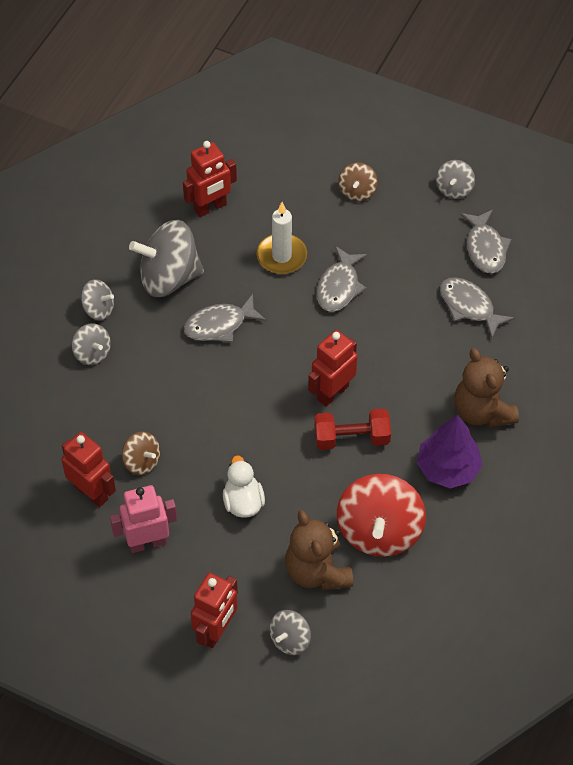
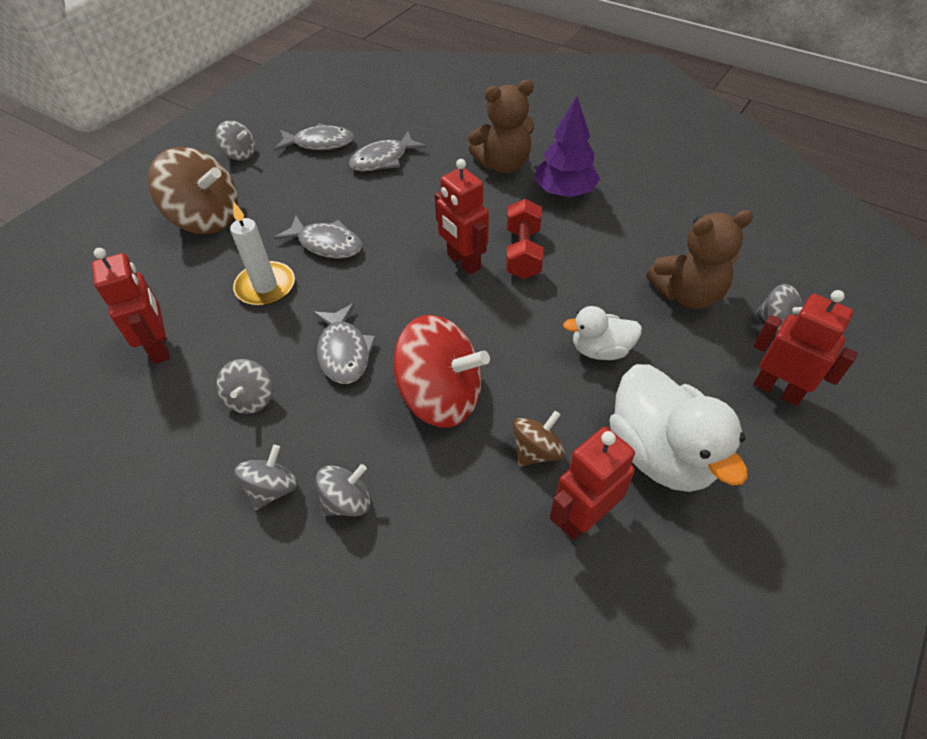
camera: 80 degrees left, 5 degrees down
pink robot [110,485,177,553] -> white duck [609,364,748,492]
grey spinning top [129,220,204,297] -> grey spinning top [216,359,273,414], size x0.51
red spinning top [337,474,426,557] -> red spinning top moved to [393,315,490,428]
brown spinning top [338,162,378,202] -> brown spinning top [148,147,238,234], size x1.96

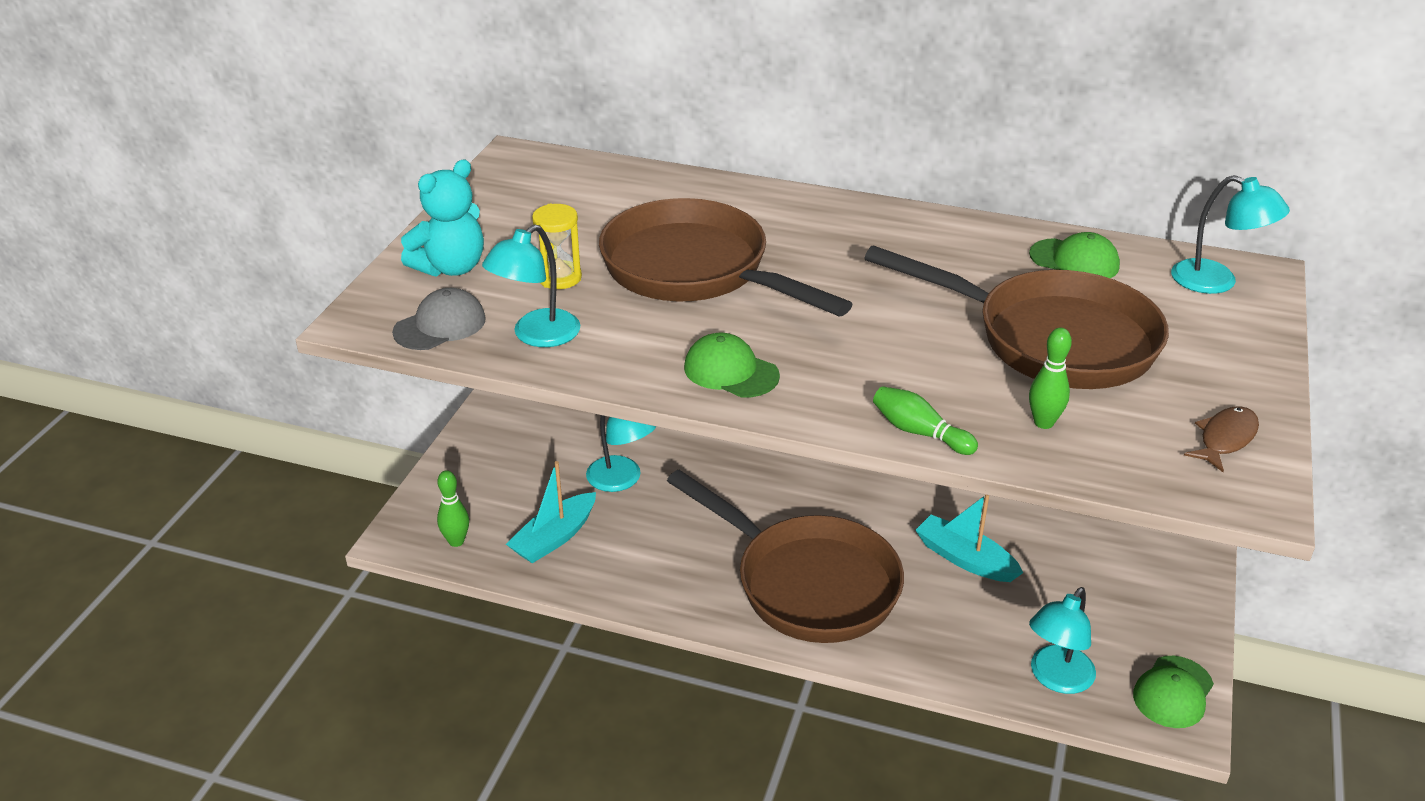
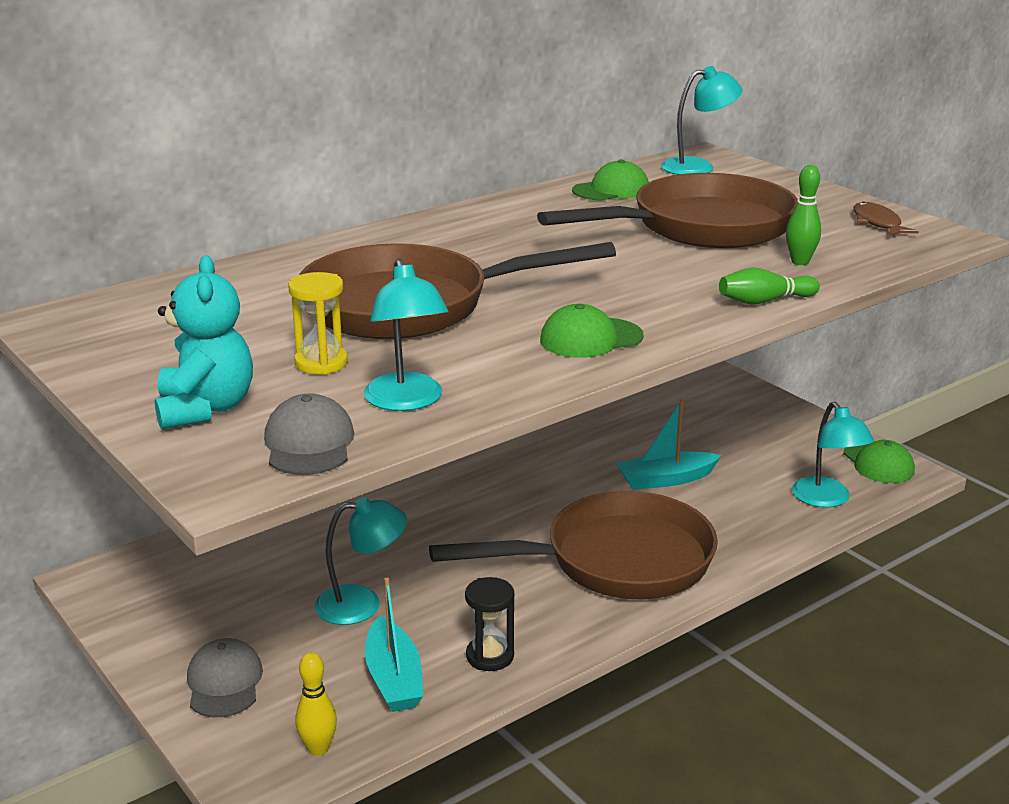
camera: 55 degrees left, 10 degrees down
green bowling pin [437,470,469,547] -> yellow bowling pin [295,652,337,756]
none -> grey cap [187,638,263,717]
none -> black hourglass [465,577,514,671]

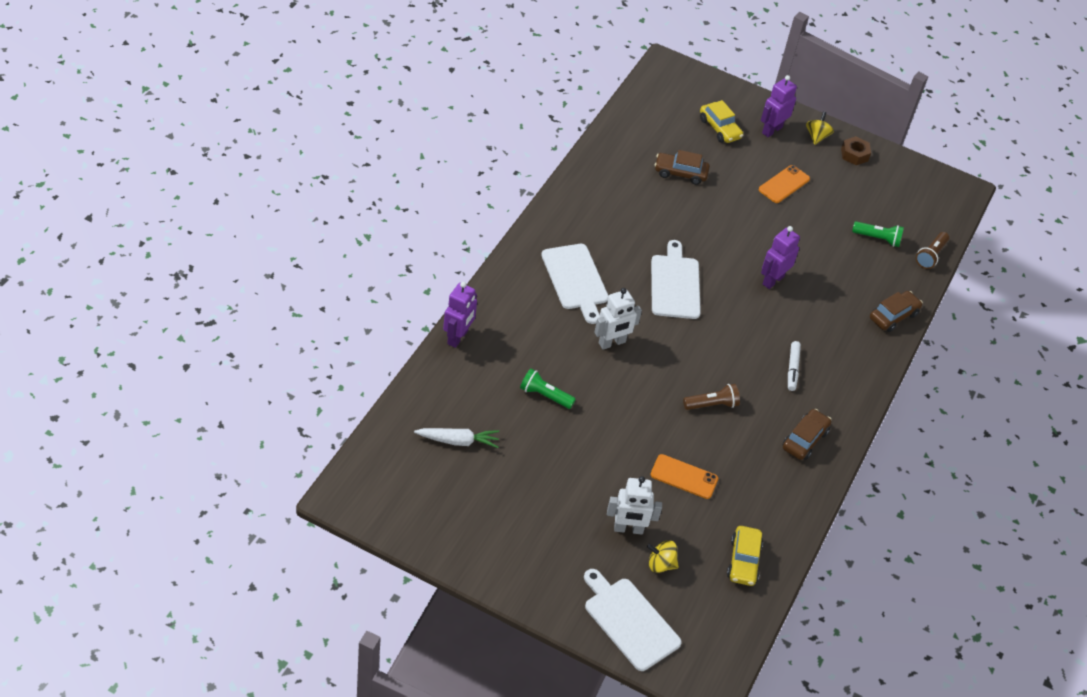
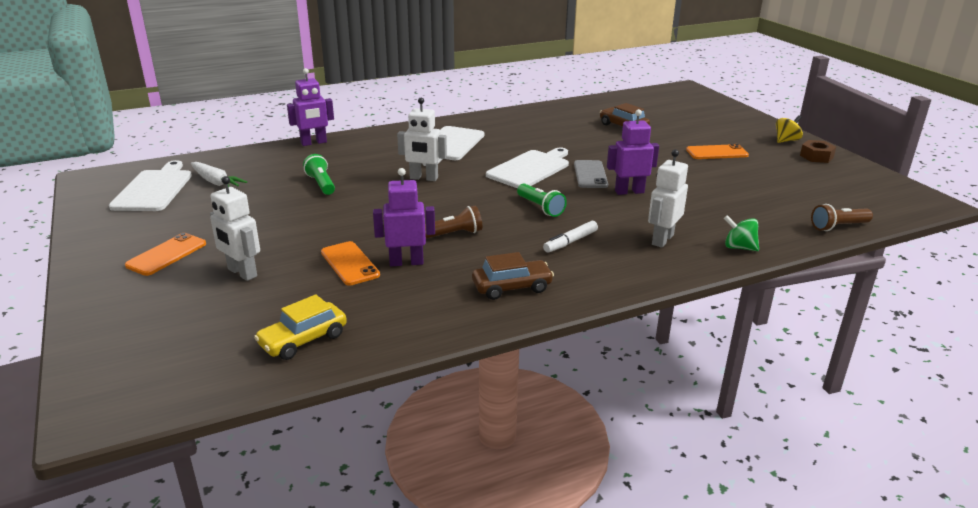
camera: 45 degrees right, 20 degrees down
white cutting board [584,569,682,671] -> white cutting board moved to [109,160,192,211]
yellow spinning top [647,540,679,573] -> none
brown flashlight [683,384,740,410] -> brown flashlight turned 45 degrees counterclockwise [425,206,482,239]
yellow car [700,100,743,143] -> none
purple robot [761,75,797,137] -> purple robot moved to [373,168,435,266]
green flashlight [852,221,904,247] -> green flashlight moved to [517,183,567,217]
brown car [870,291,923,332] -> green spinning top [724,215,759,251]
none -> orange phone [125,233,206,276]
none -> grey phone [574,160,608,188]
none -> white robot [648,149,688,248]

----

List each line in the listing that contains the string "left".

camera: 80 degrees left, 5 degrees down
camera: 55 degrees left, 10 degrees down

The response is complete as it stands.